### WHAT TO WORK ON:
Extract all lines from the data beneath that include the word "phone".

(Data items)
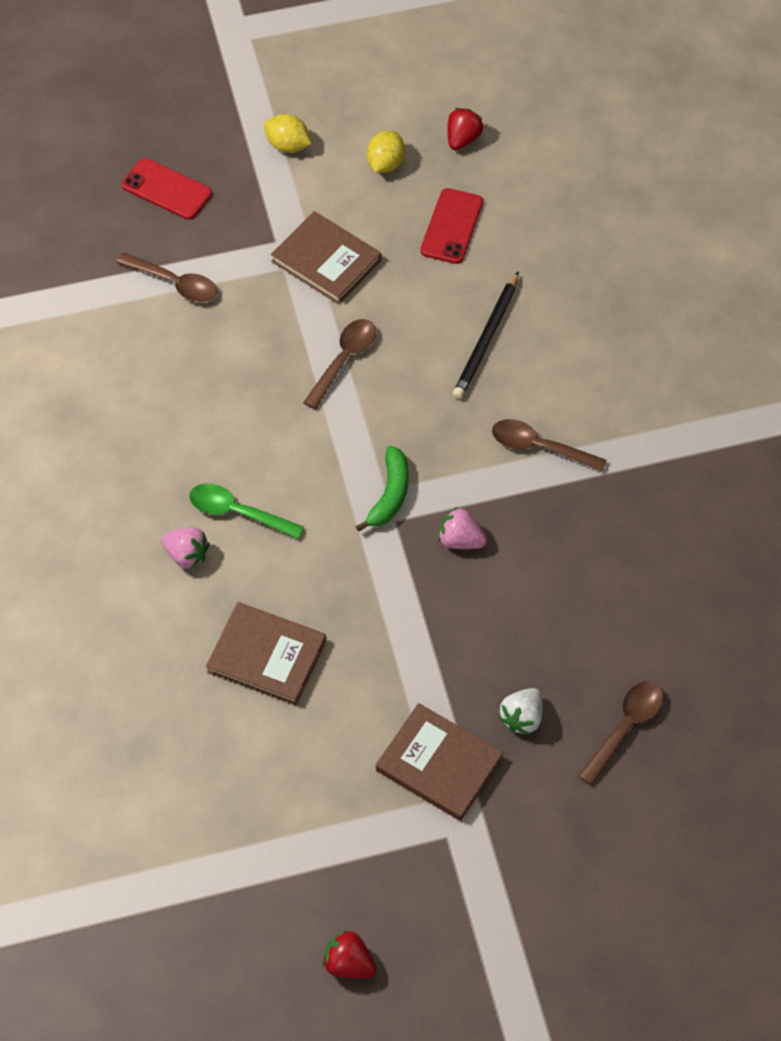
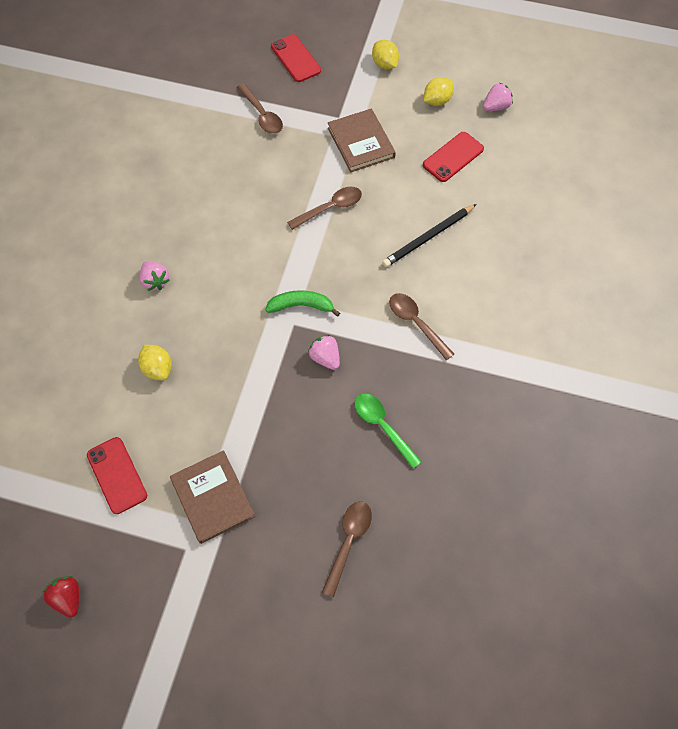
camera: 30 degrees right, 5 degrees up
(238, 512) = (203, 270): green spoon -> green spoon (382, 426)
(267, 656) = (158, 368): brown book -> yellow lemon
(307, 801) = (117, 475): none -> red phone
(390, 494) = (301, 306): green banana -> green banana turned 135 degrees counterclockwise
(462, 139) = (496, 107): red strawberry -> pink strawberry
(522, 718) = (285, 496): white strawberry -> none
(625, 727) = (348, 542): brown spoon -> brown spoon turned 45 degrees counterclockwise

--

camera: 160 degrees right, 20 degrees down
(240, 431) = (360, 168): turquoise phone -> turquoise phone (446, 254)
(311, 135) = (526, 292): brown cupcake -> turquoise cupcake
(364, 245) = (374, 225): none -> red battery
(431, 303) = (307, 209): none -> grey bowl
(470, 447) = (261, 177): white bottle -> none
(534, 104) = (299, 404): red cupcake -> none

### COMPLETED EXERCISE:
(307, 801) = (117, 475): none -> red phone
(240, 431) = (360, 168): turquoise phone -> turquoise phone (446, 254)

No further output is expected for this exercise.